***** DATA EXCERPTS *****

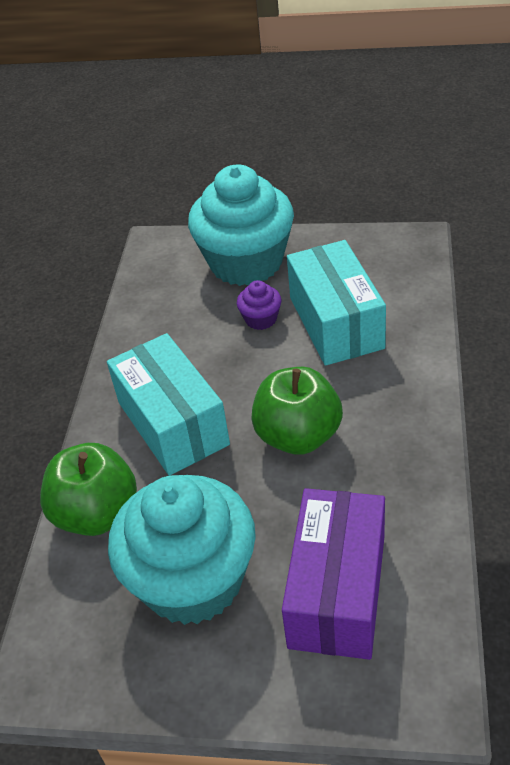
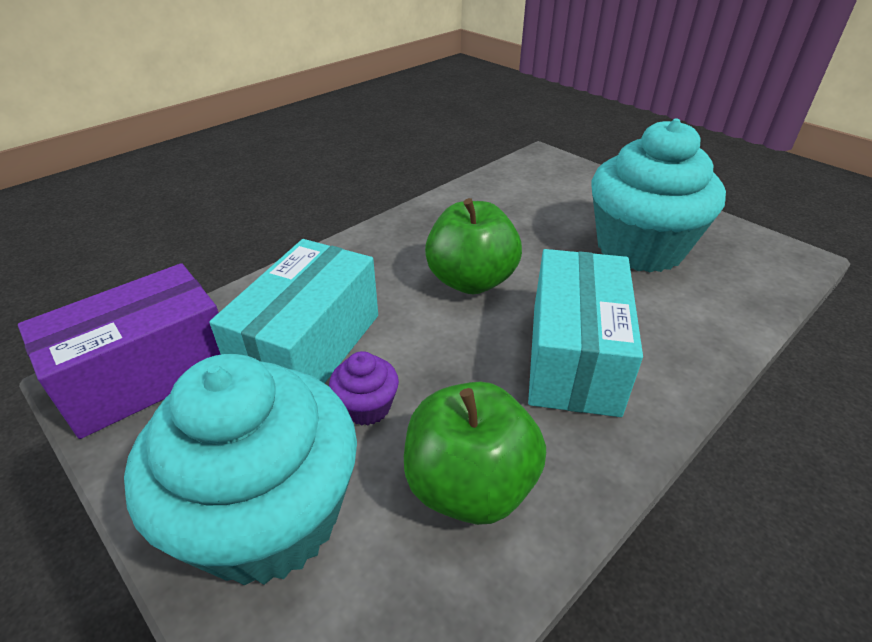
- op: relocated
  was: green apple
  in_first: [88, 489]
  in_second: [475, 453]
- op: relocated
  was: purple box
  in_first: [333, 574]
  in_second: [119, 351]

*****

== YOUR INSTRUCTIONS ==
Could you write the entries out again exactly, without their pictures?

== REPLY ==
- op: relocated
  was: green apple
  in_first: [88, 489]
  in_second: [475, 453]
- op: relocated
  was: purple box
  in_first: [333, 574]
  in_second: [119, 351]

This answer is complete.